Set out every line of the material below as a Markdown table with two columns, No. and Line, numbering the rows in order and leaving out any blank lines.

------------------------------------

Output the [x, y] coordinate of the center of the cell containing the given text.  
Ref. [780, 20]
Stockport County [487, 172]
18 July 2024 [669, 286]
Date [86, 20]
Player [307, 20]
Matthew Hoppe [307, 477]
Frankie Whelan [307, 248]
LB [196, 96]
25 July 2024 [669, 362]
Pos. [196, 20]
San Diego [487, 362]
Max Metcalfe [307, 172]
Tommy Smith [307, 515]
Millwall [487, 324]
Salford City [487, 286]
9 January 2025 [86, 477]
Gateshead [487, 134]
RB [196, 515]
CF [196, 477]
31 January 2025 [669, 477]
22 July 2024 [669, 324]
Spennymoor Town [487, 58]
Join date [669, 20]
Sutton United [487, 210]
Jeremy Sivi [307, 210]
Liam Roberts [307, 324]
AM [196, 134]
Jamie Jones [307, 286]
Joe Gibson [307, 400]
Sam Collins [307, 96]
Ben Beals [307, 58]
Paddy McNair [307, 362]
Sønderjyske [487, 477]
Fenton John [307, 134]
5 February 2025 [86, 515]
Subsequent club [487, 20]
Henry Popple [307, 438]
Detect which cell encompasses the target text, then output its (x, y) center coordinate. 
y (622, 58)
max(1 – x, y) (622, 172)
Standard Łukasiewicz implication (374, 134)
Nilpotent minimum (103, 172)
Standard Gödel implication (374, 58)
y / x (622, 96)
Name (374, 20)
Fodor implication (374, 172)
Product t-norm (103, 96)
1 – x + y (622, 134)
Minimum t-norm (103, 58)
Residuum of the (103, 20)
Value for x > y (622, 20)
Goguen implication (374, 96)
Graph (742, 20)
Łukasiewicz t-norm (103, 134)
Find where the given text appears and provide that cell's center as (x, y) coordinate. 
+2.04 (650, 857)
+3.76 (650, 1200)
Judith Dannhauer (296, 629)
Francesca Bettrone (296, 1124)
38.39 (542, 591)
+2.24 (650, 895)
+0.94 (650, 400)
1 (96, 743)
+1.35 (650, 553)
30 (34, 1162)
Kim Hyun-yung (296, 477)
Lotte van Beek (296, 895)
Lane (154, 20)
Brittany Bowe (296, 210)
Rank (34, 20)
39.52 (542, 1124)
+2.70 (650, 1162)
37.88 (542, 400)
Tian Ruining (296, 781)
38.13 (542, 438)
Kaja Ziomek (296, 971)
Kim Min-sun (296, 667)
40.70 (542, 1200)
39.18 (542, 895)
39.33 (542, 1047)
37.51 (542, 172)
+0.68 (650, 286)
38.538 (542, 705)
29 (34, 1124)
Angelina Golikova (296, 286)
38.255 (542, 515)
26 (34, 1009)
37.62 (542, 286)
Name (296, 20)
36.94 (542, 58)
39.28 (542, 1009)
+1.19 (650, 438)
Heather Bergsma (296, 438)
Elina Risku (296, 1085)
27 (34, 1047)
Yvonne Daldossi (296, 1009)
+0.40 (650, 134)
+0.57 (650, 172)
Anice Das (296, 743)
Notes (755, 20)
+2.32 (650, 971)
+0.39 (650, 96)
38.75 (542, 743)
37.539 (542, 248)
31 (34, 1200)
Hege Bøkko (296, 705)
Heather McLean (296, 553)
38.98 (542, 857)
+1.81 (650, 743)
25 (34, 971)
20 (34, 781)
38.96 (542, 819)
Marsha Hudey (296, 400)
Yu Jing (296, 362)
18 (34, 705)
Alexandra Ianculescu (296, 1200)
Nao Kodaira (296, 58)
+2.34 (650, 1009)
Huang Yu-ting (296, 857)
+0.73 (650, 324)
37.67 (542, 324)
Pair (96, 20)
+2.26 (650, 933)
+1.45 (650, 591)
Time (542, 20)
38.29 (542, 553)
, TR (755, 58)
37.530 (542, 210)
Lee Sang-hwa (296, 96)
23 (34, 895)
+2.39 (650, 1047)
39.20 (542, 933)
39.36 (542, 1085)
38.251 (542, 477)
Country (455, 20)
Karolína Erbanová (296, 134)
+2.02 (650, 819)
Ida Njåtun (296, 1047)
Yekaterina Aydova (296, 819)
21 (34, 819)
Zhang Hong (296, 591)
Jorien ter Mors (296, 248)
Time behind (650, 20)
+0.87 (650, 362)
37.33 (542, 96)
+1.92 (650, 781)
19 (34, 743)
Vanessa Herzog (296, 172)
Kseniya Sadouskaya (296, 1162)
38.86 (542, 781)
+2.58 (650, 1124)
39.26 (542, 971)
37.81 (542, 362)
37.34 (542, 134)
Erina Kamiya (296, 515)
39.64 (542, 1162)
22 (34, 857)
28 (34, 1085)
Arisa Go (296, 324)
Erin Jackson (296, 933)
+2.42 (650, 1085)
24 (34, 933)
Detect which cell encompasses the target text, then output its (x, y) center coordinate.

------------------------------------

> **Final answer**:
| No. | Line |
|---|---|
| 1 | Output the [x, y] coordinate of the center of the cell containing the given text.   |
| 2 | Ref. [780, 20] |
| 3 | Stockport County [487, 172] |
| 4 | 18 July 2024 [669, 286] |
| 5 | Date [86, 20] |
| 6 | Player [307, 20] |
| 7 | Matthew Hoppe [307, 477] |
| 8 | Frankie Whelan [307, 248] |
| 9 | LB [196, 96] |
| 10 | 25 July 2024 [669, 362] |
| 11 | Pos. [196, 20] |
| 12 | San Diego [487, 362] |
| 13 | Max Metcalfe [307, 172] |
| 14 | Tommy Smith [307, 515] |
| 15 | Millwall [487, 324] |
| 16 | Salford City [487, 286] |
| 17 | 9 January 2025 [86, 477] |
| 18 | Gateshead [487, 134] |
| 19 | RB [196, 515] |
| 20 | CF [196, 477] |
| 21 | 31 January 2025 [669, 477] |
| 22 | 22 July 2024 [669, 324] |
| 23 | Spennymoor Town [487, 58] |
| 24 | Join date [669, 20] |
| 25 | Sutton United [487, 210] |
| 26 | Jeremy Sivi [307, 210] |
| 27 | Liam Roberts [307, 324] |
| 28 | AM [196, 134] |
| 29 | Jamie Jones [307, 286] |
| 30 | Joe Gibson [307, 400] |
| 31 | Sam Collins [307, 96] |
| 32 | Ben Beals [307, 58] |
| 33 | Paddy McNair [307, 362] |
| 34 | Sønderjyske [487, 477] |
| 35 | Fenton John [307, 134] |
| 36 | 5 February 2025 [86, 515] |
| 37 | Subsequent club [487, 20] |
| 38 | Henry Popple [307, 438] |
| 39 | Detect which cell encompasses the target text, then output its (x, y) center coordinate.  |
| 40 | y (622, 58) |
| 41 | max(1 – x, y) (622, 172) |
| 42 | Standard Łukasiewicz implication (374, 134) |
| 43 | Nilpotent minimum (103, 172) |
| 44 | Standard Gödel implication (374, 58) |
| 45 | y / x (622, 96) |
| 46 | Name (374, 20) |
| 47 | Fodor implication (374, 172) |
| 48 | Product t-norm (103, 96) |
| 49 | 1 – x + y (622, 134) |
| 50 | Minimum t-norm (103, 58) |
| 51 | Residuum of the (103, 20) |
| 52 | Value for x > y (622, 20) |
| 53 | Goguen implication (374, 96) |
| 54 | Graph (742, 20) |
| 55 | Łukasiewicz t-norm (103, 134) |
| 56 | Find where the given text appears and provide that cell's center as (x, y) coordinate.  |
| 57 | +2.04 (650, 857) |
| 58 | +3.76 (650, 1200) |
| 59 | Judith Dannhauer (296, 629) |
| 60 | Francesca Bettrone (296, 1124) |
| 61 | 38.39 (542, 591) |
| 62 | +2.24 (650, 895) |
| 63 | +0.94 (650, 400) |
| 64 | 1 (96, 743) |
| 65 | +1.35 (650, 553) |
| 66 | 30 (34, 1162) |
| 67 | Kim Hyun-yung (296, 477) |
| 68 | Lotte van Beek (296, 895) |
| 69 | Lane (154, 20) |
| 70 | Brittany Bowe (296, 210) |
| 71 | Rank (34, 20) |
| 72 | 39.52 (542, 1124) |
| 73 | +2.70 (650, 1162) |
| 74 | 37.88 (542, 400) |
| 75 | Tian Ruining (296, 781) |
| 76 | 38.13 (542, 438) |
| 77 | Kaja Ziomek (296, 971) |
| 78 | Kim Min-sun (296, 667) |
| 79 | 40.70 (542, 1200) |
| 80 | 39.18 (542, 895) |
| 81 | 39.33 (542, 1047) |
| 82 | 37.51 (542, 172) |
| 83 | +0.68 (650, 286) |
| 84 | 38.538 (542, 705) |
| 85 | 29 (34, 1124) |
| 86 | Angelina Golikova (296, 286) |
| 87 | 38.255 (542, 515) |
| 88 | 26 (34, 1009) |
| 89 | 37.62 (542, 286) |
| 90 | Name (296, 20) |
| 91 | 36.94 (542, 58) |
| 92 | 39.28 (542, 1009) |
| 93 | +1.19 (650, 438) |
| 94 | Heather Bergsma (296, 438) |
| 95 | Elina Risku (296, 1085) |
| 96 | 27 (34, 1047) |
| 97 | Yvonne Daldossi (296, 1009) |
| 98 | +0.40 (650, 134) |
| 99 | +0.57 (650, 172) |
| 100 | Anice Das (296, 743) |
| 101 | Notes (755, 20) |
| 102 | +2.32 (650, 971) |
| 103 | +0.39 (650, 96) |
| 104 | 38.75 (542, 743) |
| 105 | 37.539 (542, 248) |
| 106 | 31 (34, 1200) |
| 107 | Hege Bøkko (296, 705) |
| 108 | Heather McLean (296, 553) |
| 109 | 38.98 (542, 857) |
| 110 | +1.81 (650, 743) |
| 111 | 25 (34, 971) |
| 112 | 20 (34, 781) |
| 113 | 38.96 (542, 819) |
| 114 | Marsha Hudey (296, 400) |
| 115 | Yu Jing (296, 362) |
| 116 | 18 (34, 705) |
| 117 | Alexandra Ianculescu (296, 1200) |
| 118 | Nao Kodaira (296, 58) |
| 119 | +2.34 (650, 1009) |
| 120 | Huang Yu-ting (296, 857) |
| 121 | +0.73 (650, 324) |
| 122 | 37.67 (542, 324) |
| 123 | Pair (96, 20) |
| 124 | +2.26 (650, 933) |
| 125 | +1.45 (650, 591) |
| 126 | Time (542, 20) |
| 127 | 38.29 (542, 553) |
| 128 | , TR (755, 58) |
| 129 | 37.530 (542, 210) |
| 130 | Lee Sang-hwa (296, 96) |
| 131 | 23 (34, 895) |
| 132 | +2.39 (650, 1047) |
| 133 | 39.20 (542, 933) |
| 134 | 39.36 (542, 1085) |
| 135 | 38.251 (542, 477) |
| 136 | Country (455, 20) |
| 137 | Karolína Erbanová (296, 134) |
| 138 | +2.02 (650, 819) |
| 139 | Ida Njåtun (296, 1047) |
| 140 | Yekaterina Aydova (296, 819) |
| 141 | 21 (34, 819) |
| 142 | Zhang Hong (296, 591) |
| 143 | Jorien ter Mors (296, 248) |
| 144 | Time behind (650, 20) |
| 145 | +0.87 (650, 362) |
| 146 | 37.33 (542, 96) |
| 147 | +1.92 (650, 781) |
| 148 | 19 (34, 743) |
| 149 | Vanessa Herzog (296, 172) |
| 150 | Kseniya Sadouskaya (296, 1162) |
| 151 | 38.86 (542, 781) |
| 152 | +2.58 (650, 1124) |
| 153 | 39.26 (542, 971) |
| 154 | 37.81 (542, 362) |
| 155 | 37.34 (542, 134) |
| 156 | Erina Kamiya (296, 515) |
| 157 | 39.64 (542, 1162) |
| 158 | 22 (34, 857) |
| 159 | 28 (34, 1085) |
| 160 | Arisa Go (296, 324) |
| 161 | Erin Jackson (296, 933) |
| 162 | +2.42 (650, 1085) |
| 163 | 24 (34, 933) |
| 164 | Detect which cell encompasses the target text, then output its (x, y) center coordinate. |